- _What needs to be done_: Restate word for word the entries below, starting with the line with "C1: 2.2uF (+3V3, GND) -> 100nF (+3V3, GND)" and continuing through the line with "C3: 150uF (+15V, 3V3) -> 150uF (3V3, GND)". Include both of those lines and no others.

*** Record excerpts ***

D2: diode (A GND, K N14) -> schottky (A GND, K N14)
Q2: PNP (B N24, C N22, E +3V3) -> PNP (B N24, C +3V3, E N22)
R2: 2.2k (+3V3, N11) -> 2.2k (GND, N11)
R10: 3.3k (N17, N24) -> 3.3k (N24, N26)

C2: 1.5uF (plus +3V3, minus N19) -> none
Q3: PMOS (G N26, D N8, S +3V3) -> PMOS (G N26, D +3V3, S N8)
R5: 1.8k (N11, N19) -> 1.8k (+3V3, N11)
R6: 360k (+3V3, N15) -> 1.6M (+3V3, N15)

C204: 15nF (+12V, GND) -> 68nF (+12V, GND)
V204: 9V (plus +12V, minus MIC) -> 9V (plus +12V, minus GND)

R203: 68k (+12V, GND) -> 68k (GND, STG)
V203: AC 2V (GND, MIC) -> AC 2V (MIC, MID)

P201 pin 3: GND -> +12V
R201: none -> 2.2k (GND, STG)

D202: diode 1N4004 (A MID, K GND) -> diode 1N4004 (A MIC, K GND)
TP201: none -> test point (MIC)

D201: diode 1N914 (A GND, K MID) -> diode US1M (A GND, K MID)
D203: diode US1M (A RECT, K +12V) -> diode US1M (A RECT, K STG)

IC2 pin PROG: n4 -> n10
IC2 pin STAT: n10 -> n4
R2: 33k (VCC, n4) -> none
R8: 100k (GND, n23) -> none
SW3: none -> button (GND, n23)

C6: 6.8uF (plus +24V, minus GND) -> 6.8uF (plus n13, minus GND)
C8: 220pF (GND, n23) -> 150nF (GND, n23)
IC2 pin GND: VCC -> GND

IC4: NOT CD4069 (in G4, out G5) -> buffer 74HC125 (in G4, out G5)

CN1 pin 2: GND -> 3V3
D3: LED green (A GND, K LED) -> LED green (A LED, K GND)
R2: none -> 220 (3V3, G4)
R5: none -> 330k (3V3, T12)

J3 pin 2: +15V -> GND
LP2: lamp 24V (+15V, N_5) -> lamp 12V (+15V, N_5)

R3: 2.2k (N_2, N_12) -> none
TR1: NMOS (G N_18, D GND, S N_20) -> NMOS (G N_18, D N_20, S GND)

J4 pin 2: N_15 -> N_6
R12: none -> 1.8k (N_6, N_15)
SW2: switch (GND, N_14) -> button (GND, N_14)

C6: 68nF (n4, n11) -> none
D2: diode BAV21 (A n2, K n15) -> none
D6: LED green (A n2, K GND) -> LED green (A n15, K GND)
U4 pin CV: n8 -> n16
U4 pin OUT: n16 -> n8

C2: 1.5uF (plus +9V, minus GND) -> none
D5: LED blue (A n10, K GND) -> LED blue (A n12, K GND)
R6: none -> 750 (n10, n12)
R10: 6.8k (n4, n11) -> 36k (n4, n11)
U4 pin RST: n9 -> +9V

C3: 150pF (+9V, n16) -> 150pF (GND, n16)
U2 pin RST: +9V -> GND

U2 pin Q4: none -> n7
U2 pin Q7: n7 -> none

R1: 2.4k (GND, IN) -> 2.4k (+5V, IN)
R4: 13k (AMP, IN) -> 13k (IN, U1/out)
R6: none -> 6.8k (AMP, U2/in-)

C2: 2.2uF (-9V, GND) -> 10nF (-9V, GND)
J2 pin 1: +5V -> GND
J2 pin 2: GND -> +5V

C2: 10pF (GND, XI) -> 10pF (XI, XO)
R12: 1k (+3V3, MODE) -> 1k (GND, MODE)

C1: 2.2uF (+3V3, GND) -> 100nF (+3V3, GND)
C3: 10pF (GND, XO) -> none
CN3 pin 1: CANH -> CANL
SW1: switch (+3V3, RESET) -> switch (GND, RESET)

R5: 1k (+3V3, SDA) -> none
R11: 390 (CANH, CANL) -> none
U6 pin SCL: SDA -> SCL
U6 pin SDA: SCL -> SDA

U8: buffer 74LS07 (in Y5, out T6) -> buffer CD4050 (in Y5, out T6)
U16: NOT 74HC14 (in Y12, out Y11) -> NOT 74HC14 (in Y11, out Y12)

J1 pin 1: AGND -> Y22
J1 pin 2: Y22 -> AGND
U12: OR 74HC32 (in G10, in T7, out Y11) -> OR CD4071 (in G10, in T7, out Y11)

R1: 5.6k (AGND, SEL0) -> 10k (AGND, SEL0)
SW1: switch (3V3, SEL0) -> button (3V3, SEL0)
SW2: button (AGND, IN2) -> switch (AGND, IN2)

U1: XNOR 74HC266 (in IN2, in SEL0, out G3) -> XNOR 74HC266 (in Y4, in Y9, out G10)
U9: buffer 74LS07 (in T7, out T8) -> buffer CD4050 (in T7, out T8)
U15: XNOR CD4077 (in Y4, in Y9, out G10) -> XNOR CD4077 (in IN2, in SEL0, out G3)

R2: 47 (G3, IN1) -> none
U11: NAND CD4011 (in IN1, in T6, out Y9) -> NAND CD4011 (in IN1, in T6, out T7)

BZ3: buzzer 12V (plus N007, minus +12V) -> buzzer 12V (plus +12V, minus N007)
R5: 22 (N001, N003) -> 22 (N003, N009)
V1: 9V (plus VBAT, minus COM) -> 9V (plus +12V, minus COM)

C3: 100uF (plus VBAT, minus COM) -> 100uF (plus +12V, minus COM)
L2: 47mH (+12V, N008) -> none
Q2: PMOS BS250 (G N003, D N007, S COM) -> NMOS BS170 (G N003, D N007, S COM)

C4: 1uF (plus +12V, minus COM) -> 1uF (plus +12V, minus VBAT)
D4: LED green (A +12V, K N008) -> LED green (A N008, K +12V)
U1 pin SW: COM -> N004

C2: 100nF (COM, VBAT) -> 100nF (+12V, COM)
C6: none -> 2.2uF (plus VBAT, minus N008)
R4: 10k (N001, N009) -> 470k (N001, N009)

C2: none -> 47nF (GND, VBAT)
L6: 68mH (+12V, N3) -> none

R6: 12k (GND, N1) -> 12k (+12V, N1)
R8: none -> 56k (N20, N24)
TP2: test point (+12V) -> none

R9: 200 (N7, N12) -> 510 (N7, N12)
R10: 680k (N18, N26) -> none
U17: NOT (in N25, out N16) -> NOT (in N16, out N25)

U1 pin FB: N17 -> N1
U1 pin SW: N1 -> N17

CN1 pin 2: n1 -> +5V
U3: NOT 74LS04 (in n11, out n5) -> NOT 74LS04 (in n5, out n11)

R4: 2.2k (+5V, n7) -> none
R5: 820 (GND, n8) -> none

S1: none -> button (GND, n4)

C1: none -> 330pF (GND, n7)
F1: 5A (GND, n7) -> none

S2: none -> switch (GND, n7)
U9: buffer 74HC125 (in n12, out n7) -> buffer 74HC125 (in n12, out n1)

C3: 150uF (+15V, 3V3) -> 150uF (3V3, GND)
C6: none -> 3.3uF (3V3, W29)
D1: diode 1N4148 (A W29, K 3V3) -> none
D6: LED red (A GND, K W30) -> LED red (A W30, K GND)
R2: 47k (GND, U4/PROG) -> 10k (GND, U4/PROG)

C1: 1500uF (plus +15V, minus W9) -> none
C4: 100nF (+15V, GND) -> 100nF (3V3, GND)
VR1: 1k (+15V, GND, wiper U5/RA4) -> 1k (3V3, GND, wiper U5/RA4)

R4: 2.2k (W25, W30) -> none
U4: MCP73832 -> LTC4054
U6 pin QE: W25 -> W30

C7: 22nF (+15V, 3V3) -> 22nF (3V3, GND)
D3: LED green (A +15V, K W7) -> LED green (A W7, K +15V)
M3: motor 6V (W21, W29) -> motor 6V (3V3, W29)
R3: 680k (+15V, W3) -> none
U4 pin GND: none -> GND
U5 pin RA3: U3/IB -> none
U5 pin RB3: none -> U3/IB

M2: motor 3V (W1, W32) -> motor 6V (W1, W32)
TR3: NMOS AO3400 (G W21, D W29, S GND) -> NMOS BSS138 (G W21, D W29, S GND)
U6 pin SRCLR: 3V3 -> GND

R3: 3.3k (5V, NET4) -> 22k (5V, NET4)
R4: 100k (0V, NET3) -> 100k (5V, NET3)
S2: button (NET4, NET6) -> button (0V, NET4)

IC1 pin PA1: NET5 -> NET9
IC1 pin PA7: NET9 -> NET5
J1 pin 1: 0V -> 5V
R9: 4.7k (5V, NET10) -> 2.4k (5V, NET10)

*** End of Record excerpts ***

- _Answer for the task_:
C1: 2.2uF (+3V3, GND) -> 100nF (+3V3, GND)
C3: 10pF (GND, XO) -> none
CN3 pin 1: CANH -> CANL
SW1: switch (+3V3, RESET) -> switch (GND, RESET)

R5: 1k (+3V3, SDA) -> none
R11: 390 (CANH, CANL) -> none
U6 pin SCL: SDA -> SCL
U6 pin SDA: SCL -> SDA

U8: buffer 74LS07 (in Y5, out T6) -> buffer CD4050 (in Y5, out T6)
U16: NOT 74HC14 (in Y12, out Y11) -> NOT 74HC14 (in Y11, out Y12)

J1 pin 1: AGND -> Y22
J1 pin 2: Y22 -> AGND
U12: OR 74HC32 (in G10, in T7, out Y11) -> OR CD4071 (in G10, in T7, out Y11)

R1: 5.6k (AGND, SEL0) -> 10k (AGND, SEL0)
SW1: switch (3V3, SEL0) -> button (3V3, SEL0)
SW2: button (AGND, IN2) -> switch (AGND, IN2)

U1: XNOR 74HC266 (in IN2, in SEL0, out G3) -> XNOR 74HC266 (in Y4, in Y9, out G10)
U9: buffer 74LS07 (in T7, out T8) -> buffer CD4050 (in T7, out T8)
U15: XNOR CD4077 (in Y4, in Y9, out G10) -> XNOR CD4077 (in IN2, in SEL0, out G3)

R2: 47 (G3, IN1) -> none
U11: NAND CD4011 (in IN1, in T6, out Y9) -> NAND CD4011 (in IN1, in T6, out T7)

BZ3: buzzer 12V (plus N007, minus +12V) -> buzzer 12V (plus +12V, minus N007)
R5: 22 (N001, N003) -> 22 (N003, N009)
V1: 9V (plus VBAT, minus COM) -> 9V (plus +12V, minus COM)

C3: 100uF (plus VBAT, minus COM) -> 100uF (plus +12V, minus COM)
L2: 47mH (+12V, N008) -> none
Q2: PMOS BS250 (G N003, D N007, S COM) -> NMOS BS170 (G N003, D N007, S COM)

C4: 1uF (plus +12V, minus COM) -> 1uF (plus +12V, minus VBAT)
D4: LED green (A +12V, K N008) -> LED green (A N008, K +12V)
U1 pin SW: COM -> N004

C2: 100nF (COM, VBAT) -> 100nF (+12V, COM)
C6: none -> 2.2uF (plus VBAT, minus N008)
R4: 10k (N001, N009) -> 470k (N001, N009)

C2: none -> 47nF (GND, VBAT)
L6: 68mH (+12V, N3) -> none

R6: 12k (GND, N1) -> 12k (+12V, N1)
R8: none -> 56k (N20, N24)
TP2: test point (+12V) -> none

R9: 200 (N7, N12) -> 510 (N7, N12)
R10: 680k (N18, N26) -> none
U17: NOT (in N25, out N16) -> NOT (in N16, out N25)

U1 pin FB: N17 -> N1
U1 pin SW: N1 -> N17

CN1 pin 2: n1 -> +5V
U3: NOT 74LS04 (in n11, out n5) -> NOT 74LS04 (in n5, out n11)

R4: 2.2k (+5V, n7) -> none
R5: 820 (GND, n8) -> none

S1: none -> button (GND, n4)

C1: none -> 330pF (GND, n7)
F1: 5A (GND, n7) -> none

S2: none -> switch (GND, n7)
U9: buffer 74HC125 (in n12, out n7) -> buffer 74HC125 (in n12, out n1)

C3: 150uF (+15V, 3V3) -> 150uF (3V3, GND)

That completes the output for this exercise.